---- Recorded information

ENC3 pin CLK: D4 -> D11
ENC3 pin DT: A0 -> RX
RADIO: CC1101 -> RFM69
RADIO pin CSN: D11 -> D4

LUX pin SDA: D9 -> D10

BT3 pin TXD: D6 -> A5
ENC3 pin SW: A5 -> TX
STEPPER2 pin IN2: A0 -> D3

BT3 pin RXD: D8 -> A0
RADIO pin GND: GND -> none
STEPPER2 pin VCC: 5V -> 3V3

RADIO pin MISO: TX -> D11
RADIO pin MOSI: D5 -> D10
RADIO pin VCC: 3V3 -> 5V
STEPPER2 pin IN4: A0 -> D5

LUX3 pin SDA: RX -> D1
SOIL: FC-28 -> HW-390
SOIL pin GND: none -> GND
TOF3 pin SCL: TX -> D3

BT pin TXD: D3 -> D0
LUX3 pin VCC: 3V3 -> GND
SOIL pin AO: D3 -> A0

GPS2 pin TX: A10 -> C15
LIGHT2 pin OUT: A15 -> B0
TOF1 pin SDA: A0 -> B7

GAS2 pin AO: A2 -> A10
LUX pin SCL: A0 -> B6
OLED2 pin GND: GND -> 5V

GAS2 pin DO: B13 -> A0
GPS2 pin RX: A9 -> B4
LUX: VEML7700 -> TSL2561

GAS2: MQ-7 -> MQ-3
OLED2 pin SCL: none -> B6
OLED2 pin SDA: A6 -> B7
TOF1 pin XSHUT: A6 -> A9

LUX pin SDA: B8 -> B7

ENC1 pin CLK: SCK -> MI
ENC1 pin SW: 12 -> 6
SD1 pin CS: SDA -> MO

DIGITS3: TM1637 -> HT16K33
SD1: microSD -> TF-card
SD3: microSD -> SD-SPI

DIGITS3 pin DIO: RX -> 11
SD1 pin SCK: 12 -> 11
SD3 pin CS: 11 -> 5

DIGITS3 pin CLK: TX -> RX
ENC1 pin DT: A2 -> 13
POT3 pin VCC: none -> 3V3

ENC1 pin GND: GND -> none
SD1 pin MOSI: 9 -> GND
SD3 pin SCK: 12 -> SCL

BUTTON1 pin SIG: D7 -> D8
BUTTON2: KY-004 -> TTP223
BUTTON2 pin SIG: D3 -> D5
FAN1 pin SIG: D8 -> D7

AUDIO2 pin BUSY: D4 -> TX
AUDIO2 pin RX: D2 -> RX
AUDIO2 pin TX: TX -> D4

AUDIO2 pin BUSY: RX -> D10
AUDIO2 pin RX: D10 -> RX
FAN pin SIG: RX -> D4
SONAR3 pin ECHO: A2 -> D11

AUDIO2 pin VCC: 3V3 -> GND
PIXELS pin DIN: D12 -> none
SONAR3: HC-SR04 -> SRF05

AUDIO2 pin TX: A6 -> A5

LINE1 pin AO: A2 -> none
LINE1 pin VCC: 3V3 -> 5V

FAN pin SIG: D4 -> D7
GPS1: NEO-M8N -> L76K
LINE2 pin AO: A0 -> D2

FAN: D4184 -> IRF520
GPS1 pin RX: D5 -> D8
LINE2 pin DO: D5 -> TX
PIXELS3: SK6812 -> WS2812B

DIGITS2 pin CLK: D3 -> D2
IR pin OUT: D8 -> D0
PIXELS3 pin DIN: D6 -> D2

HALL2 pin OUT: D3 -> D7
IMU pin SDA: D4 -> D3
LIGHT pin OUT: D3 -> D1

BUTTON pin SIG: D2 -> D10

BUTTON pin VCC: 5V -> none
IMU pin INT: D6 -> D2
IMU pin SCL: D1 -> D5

--------

Directions:
Type out all of the records again, exactly.

Answer section:
ENC3 pin CLK: D4 -> D11
ENC3 pin DT: A0 -> RX
RADIO: CC1101 -> RFM69
RADIO pin CSN: D11 -> D4

LUX pin SDA: D9 -> D10

BT3 pin TXD: D6 -> A5
ENC3 pin SW: A5 -> TX
STEPPER2 pin IN2: A0 -> D3

BT3 pin RXD: D8 -> A0
RADIO pin GND: GND -> none
STEPPER2 pin VCC: 5V -> 3V3

RADIO pin MISO: TX -> D11
RADIO pin MOSI: D5 -> D10
RADIO pin VCC: 3V3 -> 5V
STEPPER2 pin IN4: A0 -> D5

LUX3 pin SDA: RX -> D1
SOIL: FC-28 -> HW-390
SOIL pin GND: none -> GND
TOF3 pin SCL: TX -> D3

BT pin TXD: D3 -> D0
LUX3 pin VCC: 3V3 -> GND
SOIL pin AO: D3 -> A0

GPS2 pin TX: A10 -> C15
LIGHT2 pin OUT: A15 -> B0
TOF1 pin SDA: A0 -> B7

GAS2 pin AO: A2 -> A10
LUX pin SCL: A0 -> B6
OLED2 pin GND: GND -> 5V

GAS2 pin DO: B13 -> A0
GPS2 pin RX: A9 -> B4
LUX: VEML7700 -> TSL2561

GAS2: MQ-7 -> MQ-3
OLED2 pin SCL: none -> B6
OLED2 pin SDA: A6 -> B7
TOF1 pin XSHUT: A6 -> A9

LUX pin SDA: B8 -> B7

ENC1 pin CLK: SCK -> MI
ENC1 pin SW: 12 -> 6
SD1 pin CS: SDA -> MO

DIGITS3: TM1637 -> HT16K33
SD1: microSD -> TF-card
SD3: microSD -> SD-SPI

DIGITS3 pin DIO: RX -> 11
SD1 pin SCK: 12 -> 11
SD3 pin CS: 11 -> 5

DIGITS3 pin CLK: TX -> RX
ENC1 pin DT: A2 -> 13
POT3 pin VCC: none -> 3V3

ENC1 pin GND: GND -> none
SD1 pin MOSI: 9 -> GND
SD3 pin SCK: 12 -> SCL

BUTTON1 pin SIG: D7 -> D8
BUTTON2: KY-004 -> TTP223
BUTTON2 pin SIG: D3 -> D5
FAN1 pin SIG: D8 -> D7

AUDIO2 pin BUSY: D4 -> TX
AUDIO2 pin RX: D2 -> RX
AUDIO2 pin TX: TX -> D4

AUDIO2 pin BUSY: RX -> D10
AUDIO2 pin RX: D10 -> RX
FAN pin SIG: RX -> D4
SONAR3 pin ECHO: A2 -> D11

AUDIO2 pin VCC: 3V3 -> GND
PIXELS pin DIN: D12 -> none
SONAR3: HC-SR04 -> SRF05

AUDIO2 pin TX: A6 -> A5

LINE1 pin AO: A2 -> none
LINE1 pin VCC: 3V3 -> 5V

FAN pin SIG: D4 -> D7
GPS1: NEO-M8N -> L76K
LINE2 pin AO: A0 -> D2

FAN: D4184 -> IRF520
GPS1 pin RX: D5 -> D8
LINE2 pin DO: D5 -> TX
PIXELS3: SK6812 -> WS2812B

DIGITS2 pin CLK: D3 -> D2
IR pin OUT: D8 -> D0
PIXELS3 pin DIN: D6 -> D2

HALL2 pin OUT: D3 -> D7
IMU pin SDA: D4 -> D3
LIGHT pin OUT: D3 -> D1

BUTTON pin SIG: D2 -> D10

BUTTON pin VCC: 5V -> none
IMU pin INT: D6 -> D2
IMU pin SCL: D1 -> D5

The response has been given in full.